What the task asks
Go through the entries below and tally the lines containing the string "scissors"; report only the tally.

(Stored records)
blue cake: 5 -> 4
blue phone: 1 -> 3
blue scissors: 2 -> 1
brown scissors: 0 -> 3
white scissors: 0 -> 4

* * *

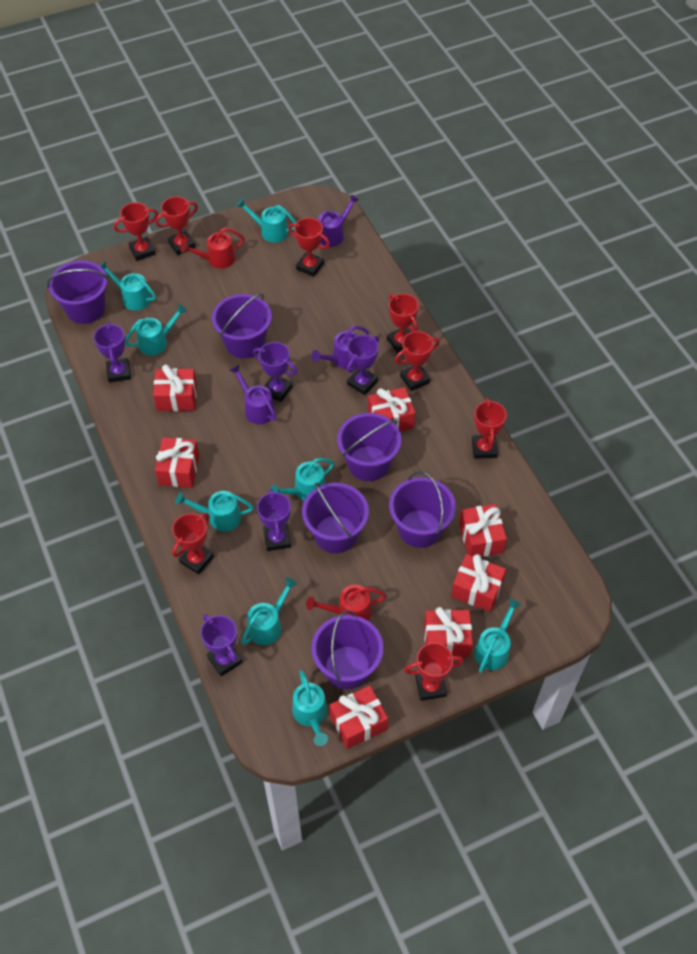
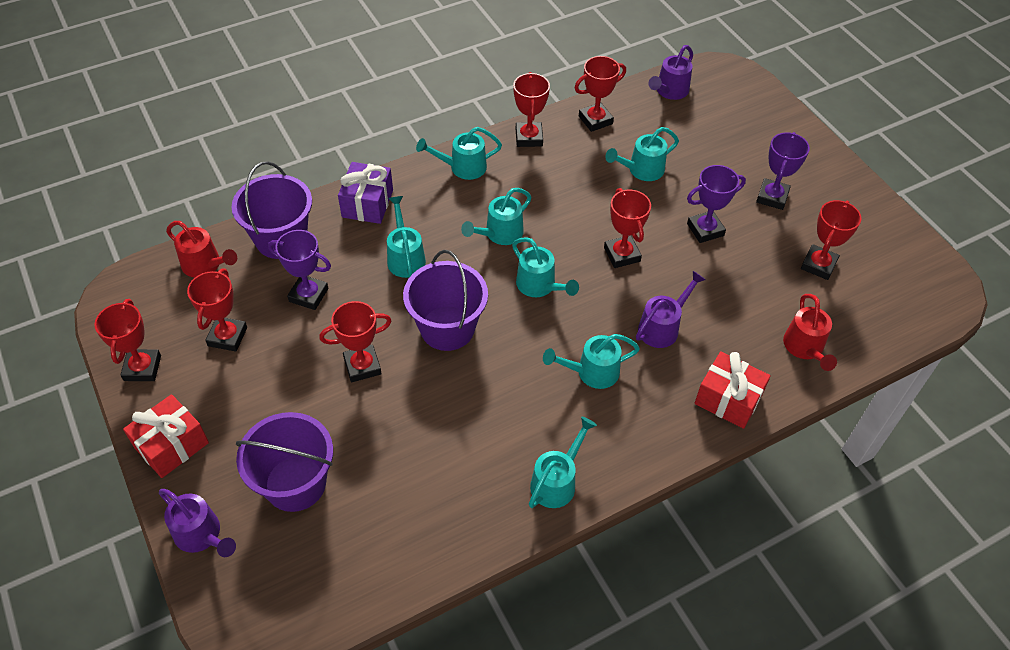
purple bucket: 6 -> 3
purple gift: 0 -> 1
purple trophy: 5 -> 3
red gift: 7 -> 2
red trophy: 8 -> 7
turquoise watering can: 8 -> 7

Task answer
3